- **Input material**
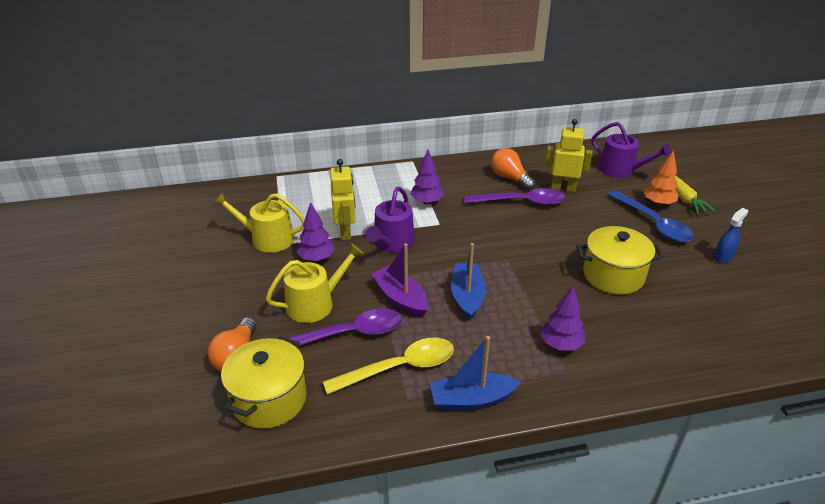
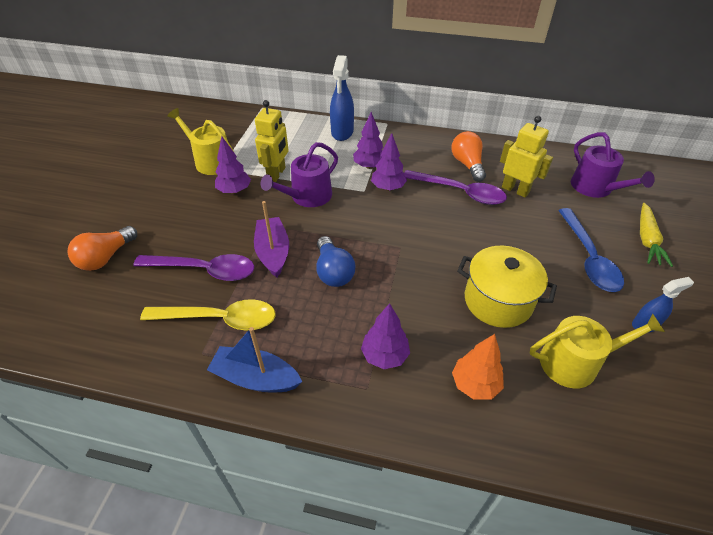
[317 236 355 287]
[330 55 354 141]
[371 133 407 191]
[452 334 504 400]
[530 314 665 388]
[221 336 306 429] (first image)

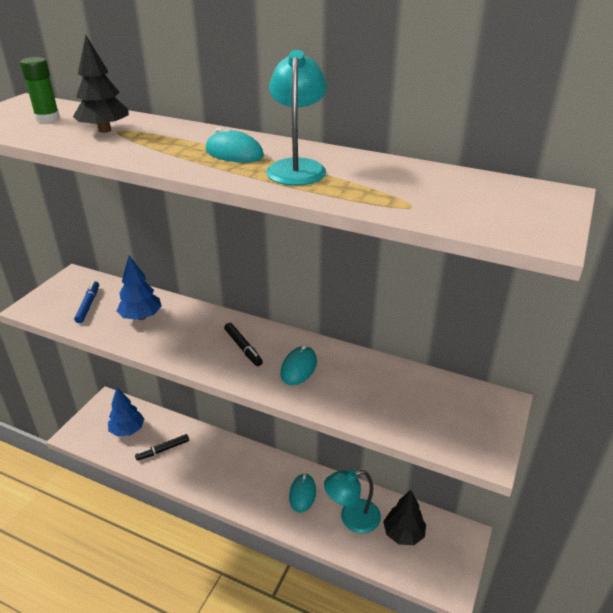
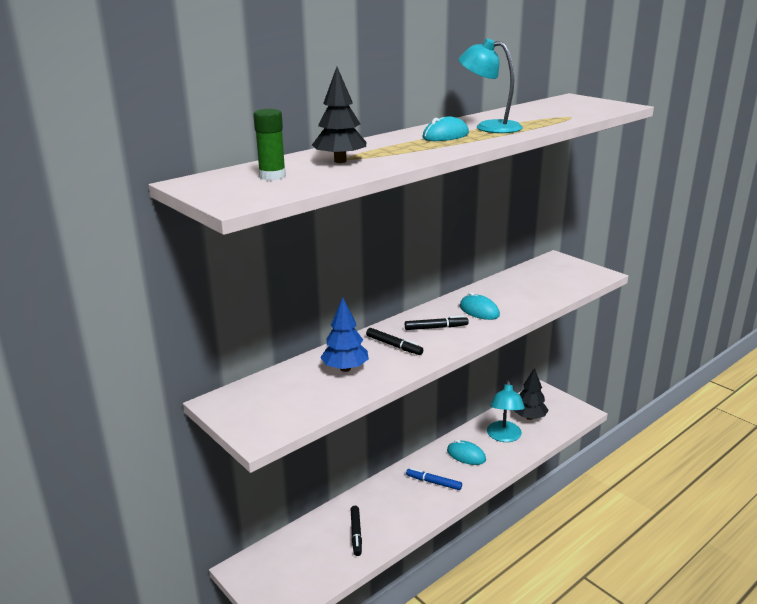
[366 328 423 355]
[406 468 462 490]
[108 388 144 437] (first image)

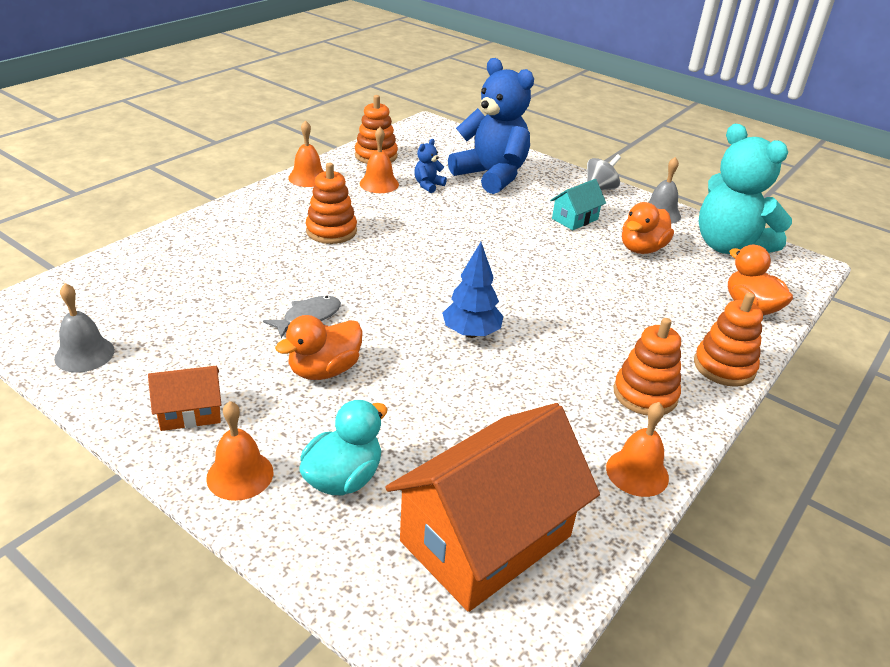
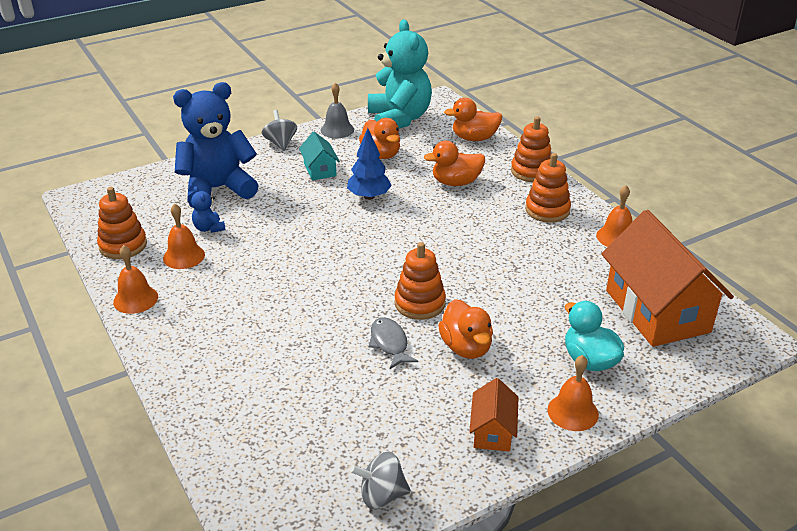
[347 128 392 200]
[350 452 411 509]
[368 19 432 129]
[394 242 446 320]
[424 141 485 186]

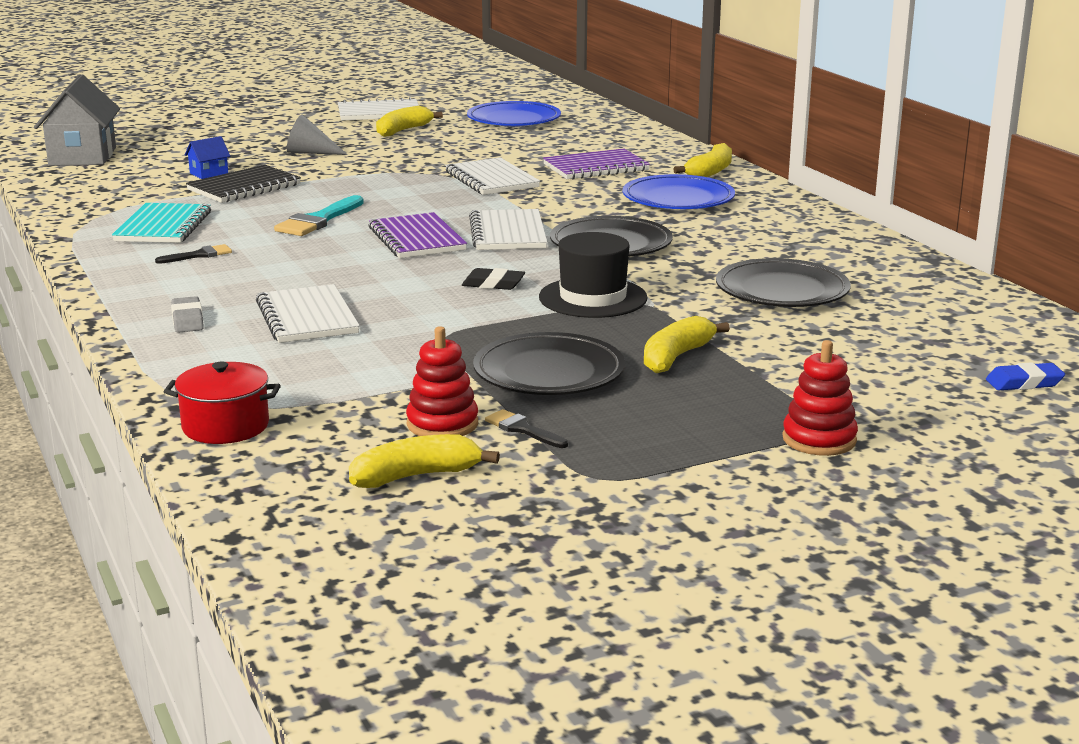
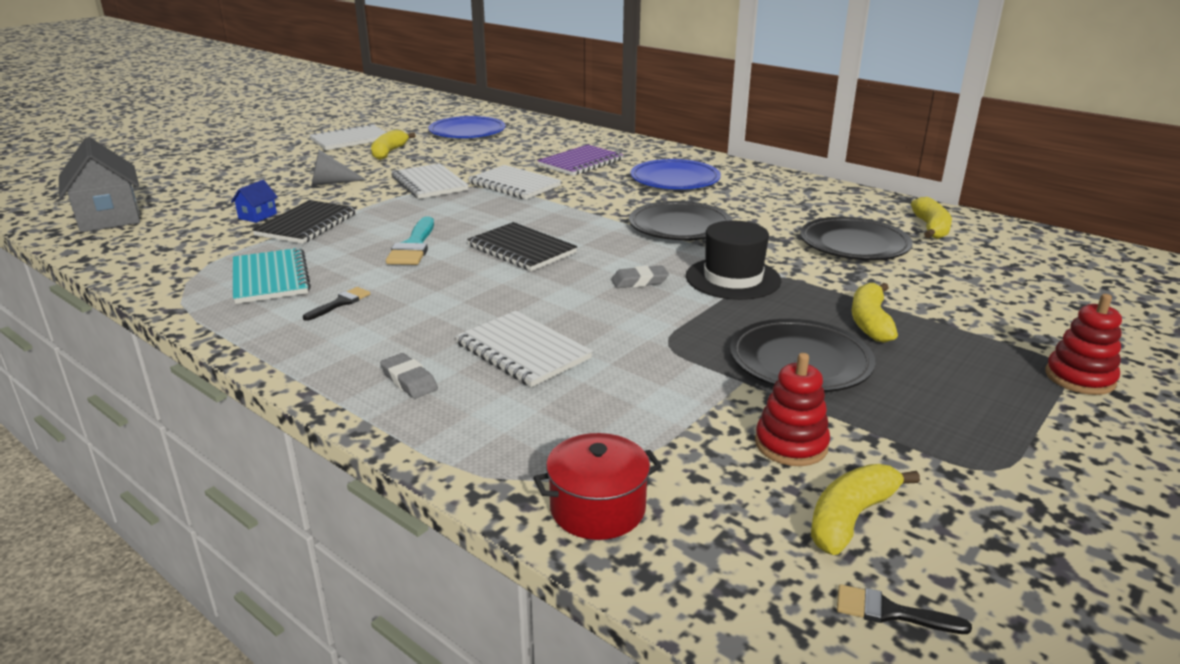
[391 163 469 199]
[467 222 577 271]
[611 265 669 288]
[837 584 972 634]
[911 197 952 239]
[986 362 1065 390] (first image)

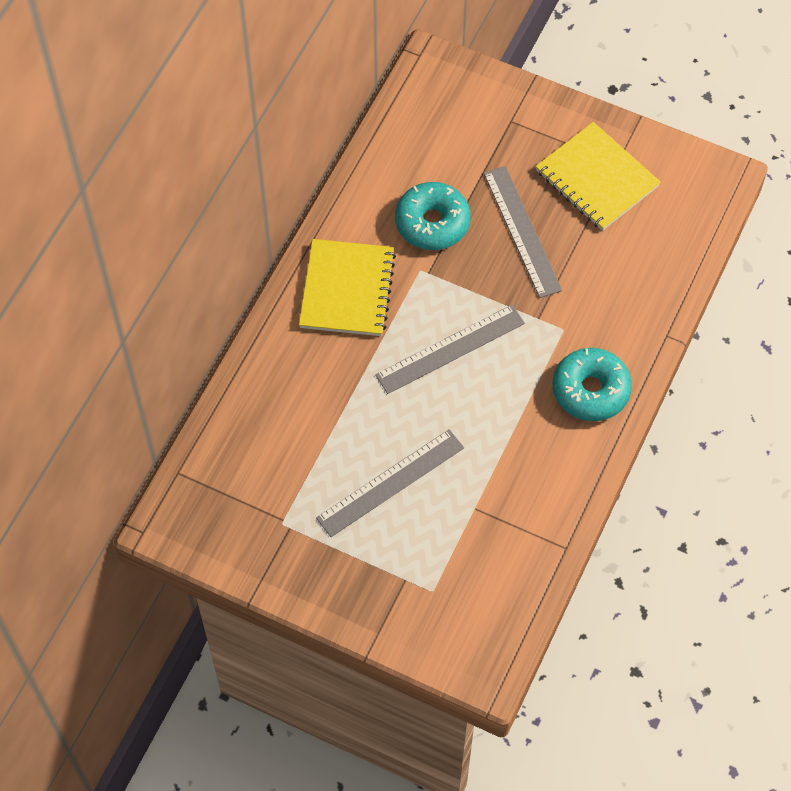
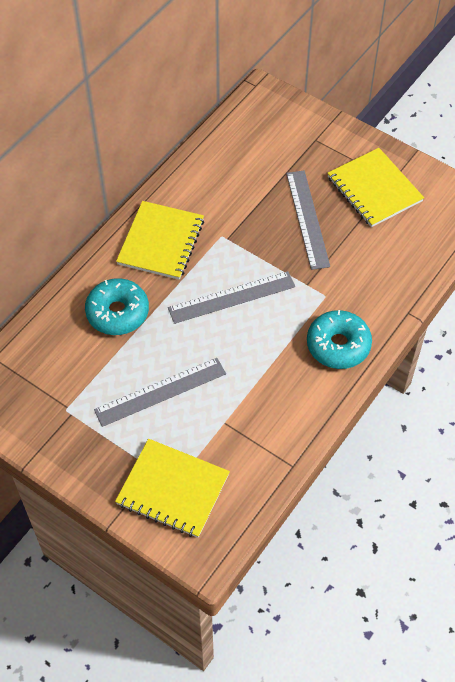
[85 278 149 335]
[115 439 230 538]

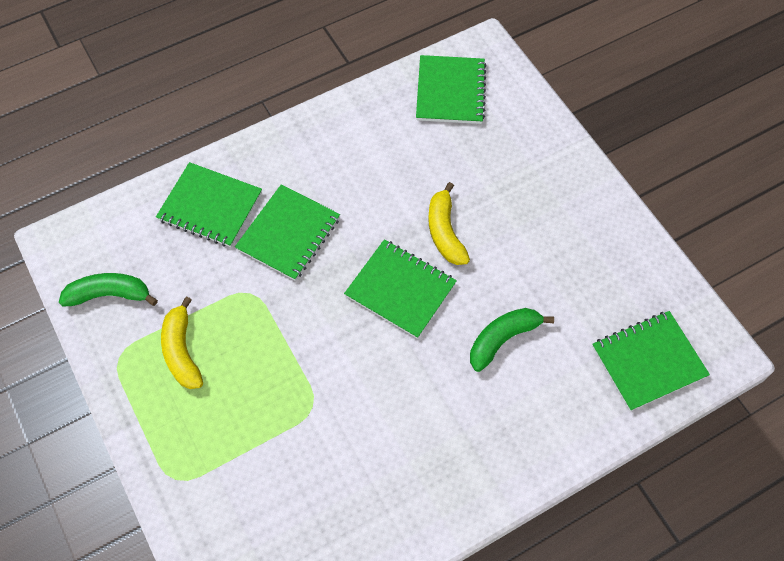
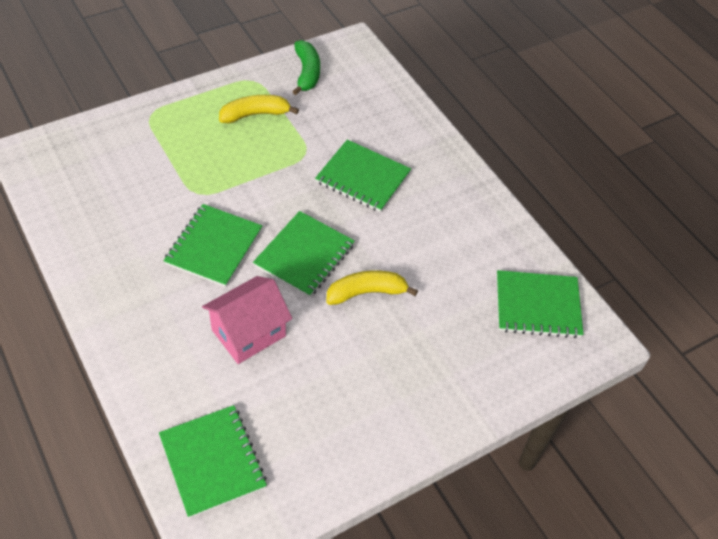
[164 204 262 287]
[202 276 292 364]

- **What to work on**
What I need is every record written out exactly, minus the pictures.

- **Answer below**
[317 236 355 287]
[330 55 354 141]
[371 133 407 191]
[452 334 504 400]
[530 314 665 388]
[221 336 306 429] (first image)

[366 328 423 355]
[406 468 462 490]
[108 388 144 437] (first image)

[347 128 392 200]
[350 452 411 509]
[368 19 432 129]
[394 242 446 320]
[424 141 485 186]

[391 163 469 199]
[467 222 577 271]
[611 265 669 288]
[837 584 972 634]
[911 197 952 239]
[986 362 1065 390] (first image)

[85 278 149 335]
[115 439 230 538]

[164 204 262 287]
[202 276 292 364]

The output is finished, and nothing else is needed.